Stored items from a collection:
———

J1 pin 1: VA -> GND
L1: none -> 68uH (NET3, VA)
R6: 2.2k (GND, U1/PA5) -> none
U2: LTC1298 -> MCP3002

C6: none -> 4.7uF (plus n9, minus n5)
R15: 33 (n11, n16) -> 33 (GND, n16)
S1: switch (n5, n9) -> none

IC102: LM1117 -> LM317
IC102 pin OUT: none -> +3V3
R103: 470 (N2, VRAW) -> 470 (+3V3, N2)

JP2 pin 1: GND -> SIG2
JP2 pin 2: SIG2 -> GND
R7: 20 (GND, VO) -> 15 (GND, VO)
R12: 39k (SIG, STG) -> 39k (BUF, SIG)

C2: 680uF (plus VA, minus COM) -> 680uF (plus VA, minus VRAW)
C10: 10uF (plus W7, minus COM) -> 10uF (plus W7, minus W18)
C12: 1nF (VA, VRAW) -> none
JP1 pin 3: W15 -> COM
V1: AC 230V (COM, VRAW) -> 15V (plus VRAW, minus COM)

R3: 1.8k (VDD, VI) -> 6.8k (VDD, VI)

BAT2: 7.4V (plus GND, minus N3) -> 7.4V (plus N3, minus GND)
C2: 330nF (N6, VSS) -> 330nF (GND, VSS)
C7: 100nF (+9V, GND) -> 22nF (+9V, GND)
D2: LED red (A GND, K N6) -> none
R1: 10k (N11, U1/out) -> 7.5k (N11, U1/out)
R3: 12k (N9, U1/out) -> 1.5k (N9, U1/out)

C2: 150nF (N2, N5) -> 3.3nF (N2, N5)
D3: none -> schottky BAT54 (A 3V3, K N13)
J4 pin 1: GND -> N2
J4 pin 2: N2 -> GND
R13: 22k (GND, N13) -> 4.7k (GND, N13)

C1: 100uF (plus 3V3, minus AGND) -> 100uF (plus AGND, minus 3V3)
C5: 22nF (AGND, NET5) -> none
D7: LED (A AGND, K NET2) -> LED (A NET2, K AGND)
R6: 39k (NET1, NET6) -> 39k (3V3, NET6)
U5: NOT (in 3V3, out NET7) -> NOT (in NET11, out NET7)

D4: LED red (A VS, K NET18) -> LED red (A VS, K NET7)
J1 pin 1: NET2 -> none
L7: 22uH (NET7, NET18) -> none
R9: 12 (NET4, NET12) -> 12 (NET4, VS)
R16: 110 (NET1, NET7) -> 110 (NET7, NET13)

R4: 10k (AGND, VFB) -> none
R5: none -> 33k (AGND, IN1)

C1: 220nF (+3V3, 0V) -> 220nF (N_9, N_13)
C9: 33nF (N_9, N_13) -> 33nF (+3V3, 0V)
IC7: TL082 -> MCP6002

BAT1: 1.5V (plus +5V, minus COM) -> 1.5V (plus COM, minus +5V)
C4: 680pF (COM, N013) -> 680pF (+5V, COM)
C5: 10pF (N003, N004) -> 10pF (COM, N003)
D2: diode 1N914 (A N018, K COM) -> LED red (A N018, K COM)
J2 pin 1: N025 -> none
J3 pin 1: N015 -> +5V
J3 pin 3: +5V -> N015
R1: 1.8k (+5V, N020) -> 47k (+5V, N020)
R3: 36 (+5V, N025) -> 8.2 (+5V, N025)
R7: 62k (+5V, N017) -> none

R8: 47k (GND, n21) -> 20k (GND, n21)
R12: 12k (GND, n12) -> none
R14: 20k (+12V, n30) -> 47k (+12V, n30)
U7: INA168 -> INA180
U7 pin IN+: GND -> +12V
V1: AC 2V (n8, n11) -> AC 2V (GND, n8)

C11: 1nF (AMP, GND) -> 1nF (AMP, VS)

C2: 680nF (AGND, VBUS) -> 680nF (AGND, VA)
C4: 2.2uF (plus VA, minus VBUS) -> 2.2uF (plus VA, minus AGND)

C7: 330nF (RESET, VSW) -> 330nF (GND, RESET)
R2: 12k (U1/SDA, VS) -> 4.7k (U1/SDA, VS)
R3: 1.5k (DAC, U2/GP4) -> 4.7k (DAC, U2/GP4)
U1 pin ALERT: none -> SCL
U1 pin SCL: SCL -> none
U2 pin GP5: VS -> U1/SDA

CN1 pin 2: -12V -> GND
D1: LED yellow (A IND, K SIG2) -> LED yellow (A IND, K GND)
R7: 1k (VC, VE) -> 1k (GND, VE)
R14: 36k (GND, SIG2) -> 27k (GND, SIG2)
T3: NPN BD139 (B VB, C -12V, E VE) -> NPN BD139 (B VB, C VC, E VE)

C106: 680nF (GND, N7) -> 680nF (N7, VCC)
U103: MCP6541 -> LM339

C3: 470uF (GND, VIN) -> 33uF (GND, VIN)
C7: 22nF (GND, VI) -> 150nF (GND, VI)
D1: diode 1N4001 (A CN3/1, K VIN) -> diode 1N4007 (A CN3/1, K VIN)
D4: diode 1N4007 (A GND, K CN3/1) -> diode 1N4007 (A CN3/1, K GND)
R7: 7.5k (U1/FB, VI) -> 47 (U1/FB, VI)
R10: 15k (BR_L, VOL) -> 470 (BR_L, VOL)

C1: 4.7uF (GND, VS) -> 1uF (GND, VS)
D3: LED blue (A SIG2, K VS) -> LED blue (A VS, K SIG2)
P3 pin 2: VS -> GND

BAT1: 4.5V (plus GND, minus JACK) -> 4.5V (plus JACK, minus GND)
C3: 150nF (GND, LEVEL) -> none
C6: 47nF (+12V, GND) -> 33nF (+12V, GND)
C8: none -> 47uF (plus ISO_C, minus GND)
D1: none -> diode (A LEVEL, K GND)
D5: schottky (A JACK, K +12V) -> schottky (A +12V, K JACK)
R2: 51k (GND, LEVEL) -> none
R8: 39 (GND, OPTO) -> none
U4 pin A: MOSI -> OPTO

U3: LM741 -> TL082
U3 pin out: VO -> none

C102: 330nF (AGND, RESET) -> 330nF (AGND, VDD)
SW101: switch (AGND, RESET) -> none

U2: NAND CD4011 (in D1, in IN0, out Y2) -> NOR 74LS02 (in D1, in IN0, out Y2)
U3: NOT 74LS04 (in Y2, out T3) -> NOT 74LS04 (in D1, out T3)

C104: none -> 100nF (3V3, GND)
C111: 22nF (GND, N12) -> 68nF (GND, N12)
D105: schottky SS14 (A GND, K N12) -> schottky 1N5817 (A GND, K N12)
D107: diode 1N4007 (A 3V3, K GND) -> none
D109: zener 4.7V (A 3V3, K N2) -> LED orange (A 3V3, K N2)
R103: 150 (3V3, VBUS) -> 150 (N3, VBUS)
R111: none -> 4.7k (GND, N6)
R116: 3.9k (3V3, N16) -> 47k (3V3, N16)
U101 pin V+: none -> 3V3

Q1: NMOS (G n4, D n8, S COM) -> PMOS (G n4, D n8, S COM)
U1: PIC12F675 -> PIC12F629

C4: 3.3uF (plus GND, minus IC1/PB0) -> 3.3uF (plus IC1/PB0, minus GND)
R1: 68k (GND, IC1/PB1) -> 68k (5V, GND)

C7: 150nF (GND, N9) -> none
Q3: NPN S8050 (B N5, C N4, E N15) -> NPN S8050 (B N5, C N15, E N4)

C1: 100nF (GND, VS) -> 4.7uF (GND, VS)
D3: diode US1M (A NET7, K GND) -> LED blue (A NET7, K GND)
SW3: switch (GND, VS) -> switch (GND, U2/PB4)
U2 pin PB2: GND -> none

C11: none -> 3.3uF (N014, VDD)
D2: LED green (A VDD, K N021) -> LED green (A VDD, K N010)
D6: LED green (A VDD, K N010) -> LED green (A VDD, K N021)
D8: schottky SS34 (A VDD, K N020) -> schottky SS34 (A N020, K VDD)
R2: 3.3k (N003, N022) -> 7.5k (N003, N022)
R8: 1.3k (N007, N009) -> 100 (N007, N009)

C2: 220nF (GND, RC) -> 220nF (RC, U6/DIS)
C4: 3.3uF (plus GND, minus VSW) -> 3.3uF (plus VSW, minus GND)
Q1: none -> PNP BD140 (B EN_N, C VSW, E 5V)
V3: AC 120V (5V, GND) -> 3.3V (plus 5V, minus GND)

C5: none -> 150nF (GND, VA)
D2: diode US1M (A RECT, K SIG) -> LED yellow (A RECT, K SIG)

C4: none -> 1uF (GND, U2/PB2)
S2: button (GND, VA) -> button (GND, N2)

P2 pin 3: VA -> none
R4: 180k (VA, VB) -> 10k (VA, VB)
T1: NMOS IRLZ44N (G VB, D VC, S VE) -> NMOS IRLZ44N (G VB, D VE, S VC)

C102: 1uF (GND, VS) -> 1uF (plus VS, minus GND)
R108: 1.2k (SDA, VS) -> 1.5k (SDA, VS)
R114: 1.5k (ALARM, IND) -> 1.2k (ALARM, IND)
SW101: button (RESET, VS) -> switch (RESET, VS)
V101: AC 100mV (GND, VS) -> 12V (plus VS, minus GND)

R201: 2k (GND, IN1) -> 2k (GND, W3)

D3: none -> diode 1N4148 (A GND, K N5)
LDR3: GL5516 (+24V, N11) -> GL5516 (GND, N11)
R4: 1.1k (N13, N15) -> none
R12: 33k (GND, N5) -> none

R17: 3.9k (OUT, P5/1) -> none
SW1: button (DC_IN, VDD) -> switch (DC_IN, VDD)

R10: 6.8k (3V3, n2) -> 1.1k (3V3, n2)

———

> YOUR GOAL: Please filter the entries for the word "NMOS" and copy the lines that have it.

> SOLUTION FOR THIS EXERCISE:
Q1: NMOS (G n4, D n8, S COM) -> PMOS (G n4, D n8, S COM)
T1: NMOS IRLZ44N (G VB, D VC, S VE) -> NMOS IRLZ44N (G VB, D VE, S VC)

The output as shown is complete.